» **Task instructions**
The response should hold every record from the listing that follows, verbatim, and no pictures.
Top of Entries provided
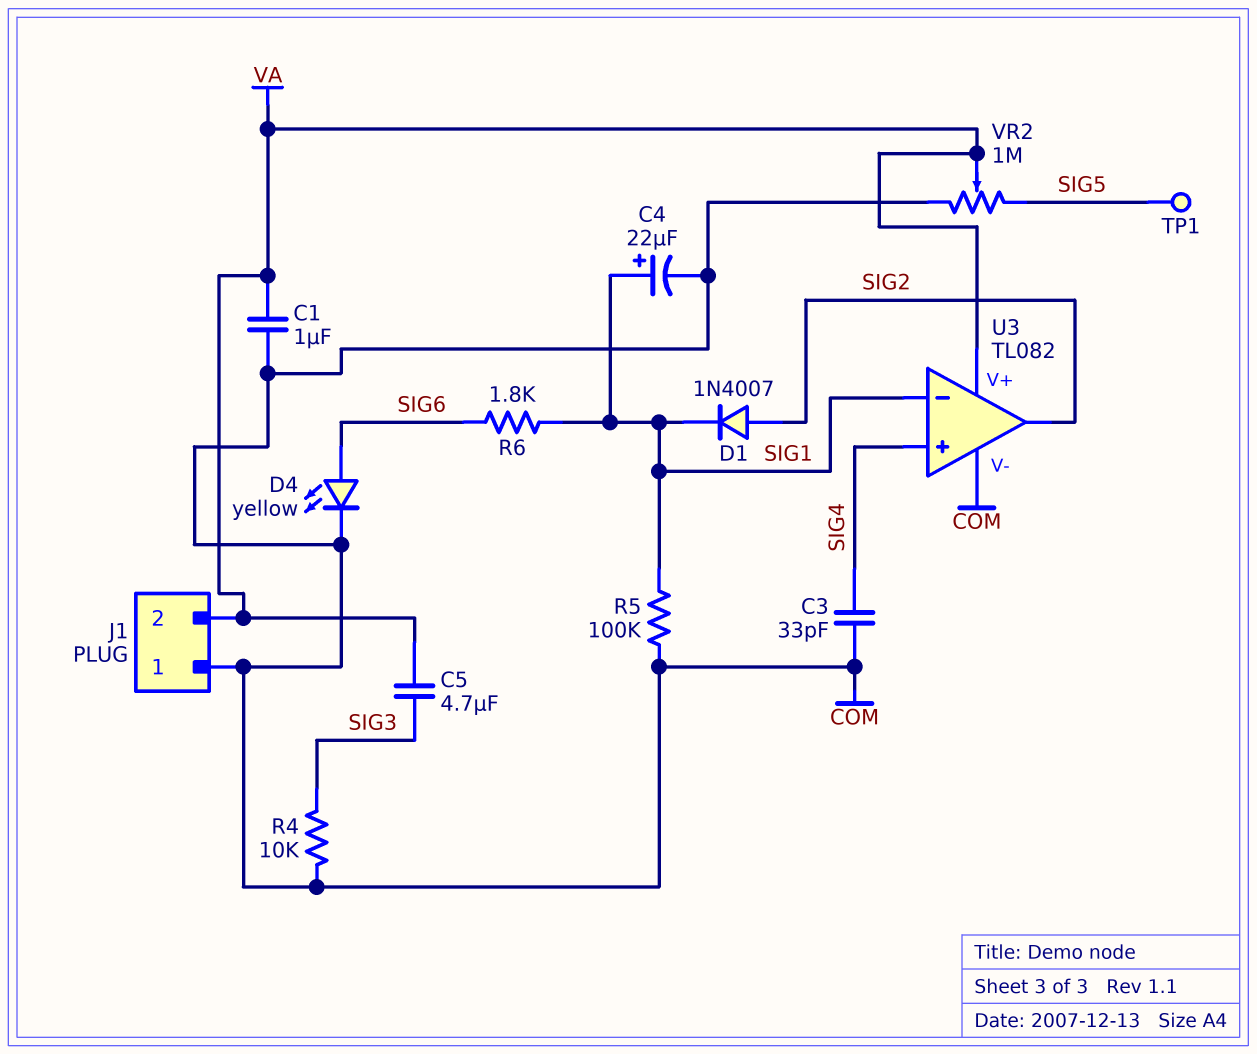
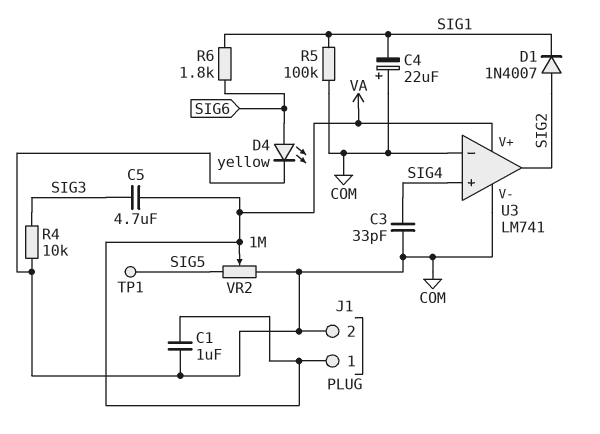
C4: 22uF (plus SIG1, minus COM) -> 22uF (plus COM, minus SIG1)
J1 pin 1: COM -> VA
J1 pin 2: VA -> COM
U3: TL082 -> LM741
U3 pin in-: SIG1 -> COM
Bottom of Entries provided
» **Problem solution**
C4: 22uF (plus SIG1, minus COM) -> 22uF (plus COM, minus SIG1)
J1 pin 1: COM -> VA
J1 pin 2: VA -> COM
U3: TL082 -> LM741
U3 pin in-: SIG1 -> COM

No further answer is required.